## Stored data entries:

##############################

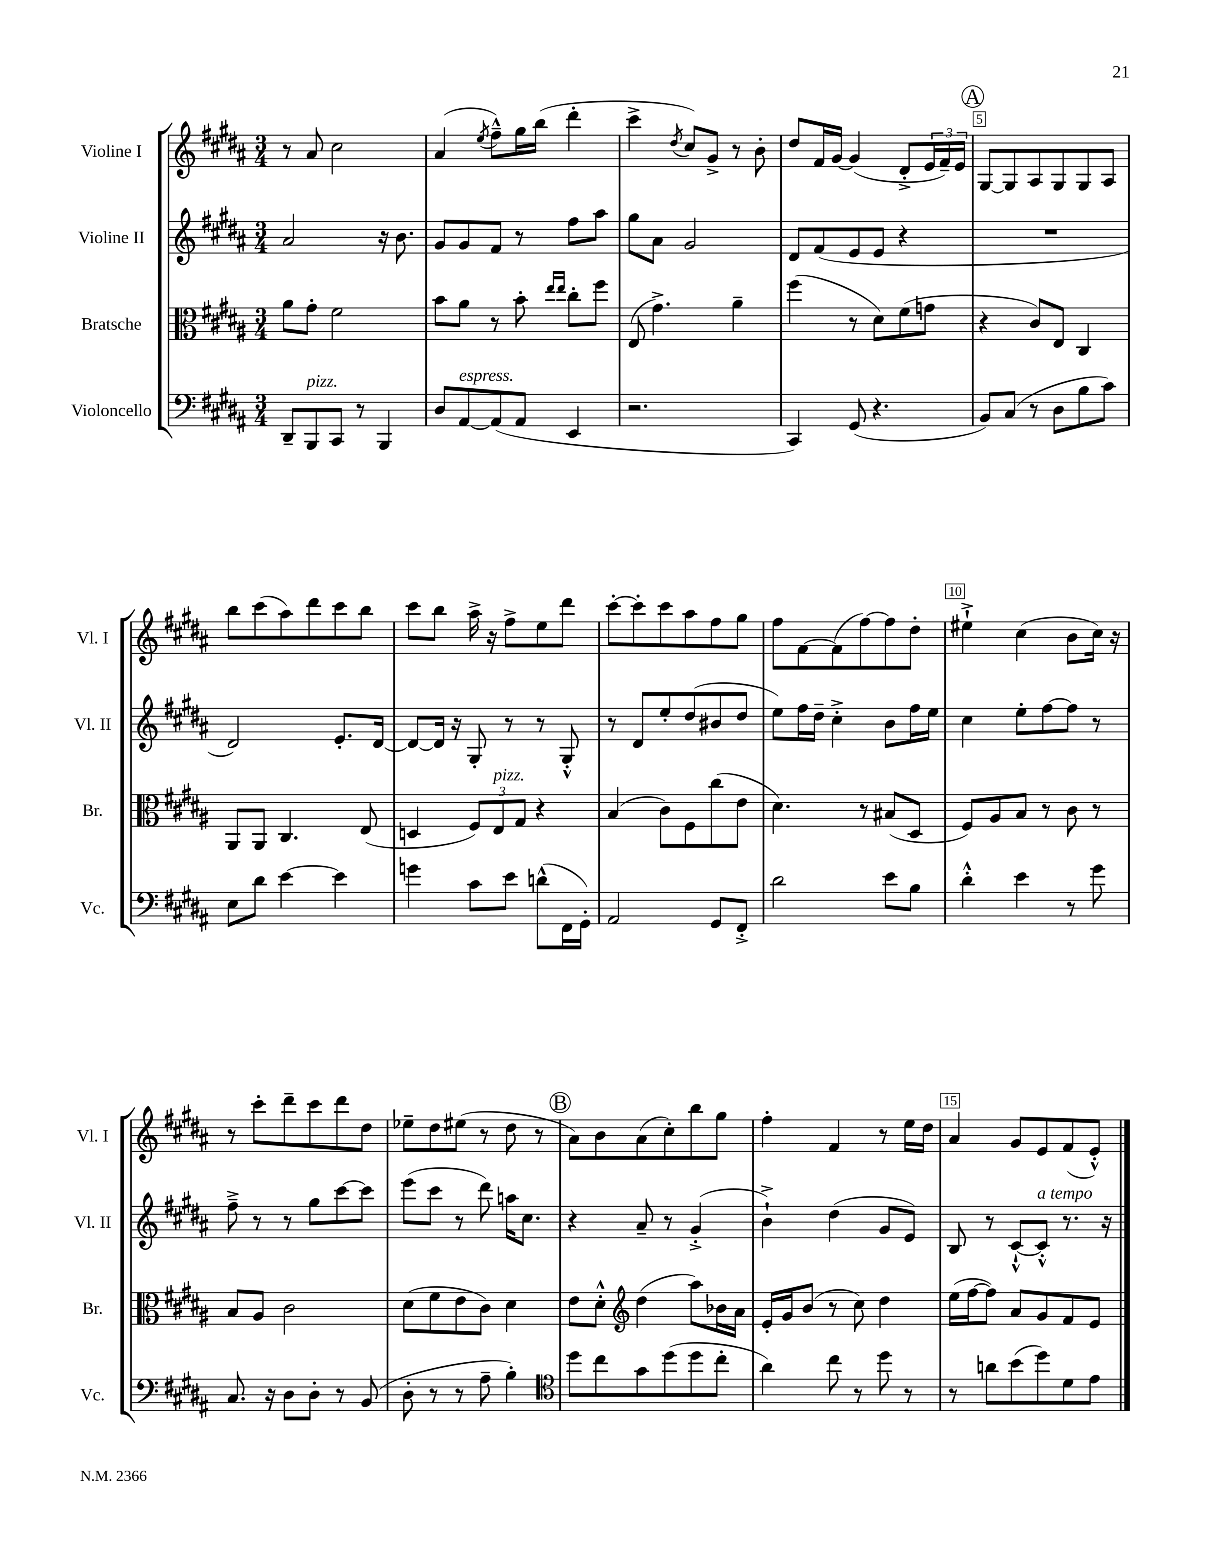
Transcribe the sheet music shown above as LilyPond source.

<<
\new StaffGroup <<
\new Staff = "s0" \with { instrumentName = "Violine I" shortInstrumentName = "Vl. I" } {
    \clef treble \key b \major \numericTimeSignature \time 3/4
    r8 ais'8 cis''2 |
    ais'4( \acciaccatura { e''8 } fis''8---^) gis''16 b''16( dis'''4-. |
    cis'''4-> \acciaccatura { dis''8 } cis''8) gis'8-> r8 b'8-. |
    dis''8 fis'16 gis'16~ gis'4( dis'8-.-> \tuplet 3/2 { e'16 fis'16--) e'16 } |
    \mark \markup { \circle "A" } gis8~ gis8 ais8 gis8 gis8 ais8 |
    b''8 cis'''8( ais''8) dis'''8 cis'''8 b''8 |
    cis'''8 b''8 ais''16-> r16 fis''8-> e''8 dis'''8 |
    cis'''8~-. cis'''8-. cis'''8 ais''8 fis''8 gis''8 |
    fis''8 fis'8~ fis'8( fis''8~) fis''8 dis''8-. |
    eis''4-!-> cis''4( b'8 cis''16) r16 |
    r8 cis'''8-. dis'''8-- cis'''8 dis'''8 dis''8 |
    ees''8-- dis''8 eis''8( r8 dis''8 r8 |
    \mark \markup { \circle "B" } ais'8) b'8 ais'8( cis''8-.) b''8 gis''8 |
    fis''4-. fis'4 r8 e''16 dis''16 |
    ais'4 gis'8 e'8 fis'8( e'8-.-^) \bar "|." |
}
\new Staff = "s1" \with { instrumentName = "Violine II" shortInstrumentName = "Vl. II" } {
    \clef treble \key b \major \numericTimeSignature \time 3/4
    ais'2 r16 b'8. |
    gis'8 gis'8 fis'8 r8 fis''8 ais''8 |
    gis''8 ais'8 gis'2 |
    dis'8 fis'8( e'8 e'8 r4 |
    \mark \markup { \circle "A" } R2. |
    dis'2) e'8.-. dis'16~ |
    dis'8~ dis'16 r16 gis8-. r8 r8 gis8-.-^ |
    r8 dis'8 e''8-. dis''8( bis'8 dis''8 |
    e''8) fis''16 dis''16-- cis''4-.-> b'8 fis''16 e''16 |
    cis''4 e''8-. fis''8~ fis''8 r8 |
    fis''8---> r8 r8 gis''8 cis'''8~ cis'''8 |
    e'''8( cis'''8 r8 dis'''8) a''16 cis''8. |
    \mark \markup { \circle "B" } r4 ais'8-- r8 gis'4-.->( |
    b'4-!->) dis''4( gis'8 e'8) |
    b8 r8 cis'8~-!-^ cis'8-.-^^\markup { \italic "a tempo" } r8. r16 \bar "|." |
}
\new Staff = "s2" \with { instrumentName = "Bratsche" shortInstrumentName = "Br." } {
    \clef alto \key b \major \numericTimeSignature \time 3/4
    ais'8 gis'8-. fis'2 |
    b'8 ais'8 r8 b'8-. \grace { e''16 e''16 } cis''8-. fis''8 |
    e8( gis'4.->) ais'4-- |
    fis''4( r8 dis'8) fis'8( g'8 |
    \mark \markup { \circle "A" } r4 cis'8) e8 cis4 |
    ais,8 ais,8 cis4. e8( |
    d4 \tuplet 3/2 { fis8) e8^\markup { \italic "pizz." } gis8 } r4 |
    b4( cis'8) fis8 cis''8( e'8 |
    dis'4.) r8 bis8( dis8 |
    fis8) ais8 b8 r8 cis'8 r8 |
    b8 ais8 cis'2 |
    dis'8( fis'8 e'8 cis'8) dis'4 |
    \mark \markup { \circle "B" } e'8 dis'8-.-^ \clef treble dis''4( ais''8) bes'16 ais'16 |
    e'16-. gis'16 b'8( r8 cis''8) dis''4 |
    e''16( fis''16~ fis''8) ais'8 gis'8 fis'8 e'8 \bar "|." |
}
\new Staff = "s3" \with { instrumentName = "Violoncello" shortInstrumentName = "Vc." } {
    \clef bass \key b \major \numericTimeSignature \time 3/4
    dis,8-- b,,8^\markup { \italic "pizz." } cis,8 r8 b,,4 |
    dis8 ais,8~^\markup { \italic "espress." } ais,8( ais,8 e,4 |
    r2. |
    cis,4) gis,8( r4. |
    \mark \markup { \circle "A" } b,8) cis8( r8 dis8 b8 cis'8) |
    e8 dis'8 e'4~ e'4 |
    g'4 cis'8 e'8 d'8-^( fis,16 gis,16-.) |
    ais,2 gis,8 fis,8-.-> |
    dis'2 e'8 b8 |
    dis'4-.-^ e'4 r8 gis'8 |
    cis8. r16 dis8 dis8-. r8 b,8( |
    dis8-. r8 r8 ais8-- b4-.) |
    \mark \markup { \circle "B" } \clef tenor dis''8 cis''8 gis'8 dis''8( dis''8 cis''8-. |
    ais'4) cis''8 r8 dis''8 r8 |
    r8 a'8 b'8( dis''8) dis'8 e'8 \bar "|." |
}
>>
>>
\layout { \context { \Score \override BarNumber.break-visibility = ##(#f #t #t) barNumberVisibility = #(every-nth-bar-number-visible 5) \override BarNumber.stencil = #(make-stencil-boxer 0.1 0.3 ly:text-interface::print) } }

##############################

## Exercise requirements:
Find every line in the listing above that contains the string "acciaccatura", matching case exactly, and copy each of those lines.

## Finished exercise:
    ais'4( \acciaccatura { e''8 } fis''8---^) gis''16 b''16( dis'''4-. |
    cis'''4-> \acciaccatura { dis''8 } cis''8) gis'8-> r8 b'8-. |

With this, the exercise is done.